■ **Task description**
Reproduce word for word, from the entries below, the line with "green semicircle: (218, 364)", the line with "brown star: (235, 198) -> (292, 211), moved", and every line between them, and nothing more.

Provided entries Start Marker

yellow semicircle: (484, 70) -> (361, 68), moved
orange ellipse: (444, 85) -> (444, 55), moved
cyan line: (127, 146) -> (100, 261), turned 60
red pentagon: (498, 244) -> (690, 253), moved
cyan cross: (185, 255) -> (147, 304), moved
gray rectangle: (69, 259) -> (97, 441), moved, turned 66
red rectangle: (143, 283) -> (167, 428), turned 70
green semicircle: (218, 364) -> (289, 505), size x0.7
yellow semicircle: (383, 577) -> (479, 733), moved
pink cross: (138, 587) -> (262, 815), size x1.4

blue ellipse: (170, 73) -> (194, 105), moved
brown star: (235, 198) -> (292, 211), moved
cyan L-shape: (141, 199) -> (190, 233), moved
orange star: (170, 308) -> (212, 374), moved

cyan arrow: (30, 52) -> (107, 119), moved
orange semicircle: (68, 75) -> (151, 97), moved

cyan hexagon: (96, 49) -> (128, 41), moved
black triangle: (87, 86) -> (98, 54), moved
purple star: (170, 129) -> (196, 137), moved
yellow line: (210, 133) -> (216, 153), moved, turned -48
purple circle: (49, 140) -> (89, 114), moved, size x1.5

Provided entries End Marker

■ **Solution**
green semicircle: (218, 364) -> (289, 505), size x0.7
yellow semicircle: (383, 577) -> (479, 733), moved
pink cross: (138, 587) -> (262, 815), size x1.4

blue ellipse: (170, 73) -> (194, 105), moved
brown star: (235, 198) -> (292, 211), moved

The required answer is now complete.